Records to use =>

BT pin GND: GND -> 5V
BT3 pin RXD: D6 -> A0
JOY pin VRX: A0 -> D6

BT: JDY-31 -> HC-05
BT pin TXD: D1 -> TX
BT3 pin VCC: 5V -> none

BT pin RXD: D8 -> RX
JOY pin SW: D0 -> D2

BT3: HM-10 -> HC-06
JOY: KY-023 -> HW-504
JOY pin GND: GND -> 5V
* * *
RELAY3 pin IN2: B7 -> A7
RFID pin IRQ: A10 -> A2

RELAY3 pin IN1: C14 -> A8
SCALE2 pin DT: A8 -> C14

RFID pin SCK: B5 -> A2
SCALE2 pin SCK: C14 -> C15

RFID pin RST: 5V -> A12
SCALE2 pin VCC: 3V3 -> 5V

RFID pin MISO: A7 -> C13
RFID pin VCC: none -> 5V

Work instructions =>
Send back exactly the lines of the listing above starting at the one with "RFID pin IRQ: A10 -> A2" and ending at the one with "RFID pin VCC: none -> 5V", inclusive, and no others.

Solved problem =>
RFID pin IRQ: A10 -> A2

RELAY3 pin IN1: C14 -> A8
SCALE2 pin DT: A8 -> C14

RFID pin SCK: B5 -> A2
SCALE2 pin SCK: C14 -> C15

RFID pin RST: 5V -> A12
SCALE2 pin VCC: 3V3 -> 5V

RFID pin MISO: A7 -> C13
RFID pin VCC: none -> 5V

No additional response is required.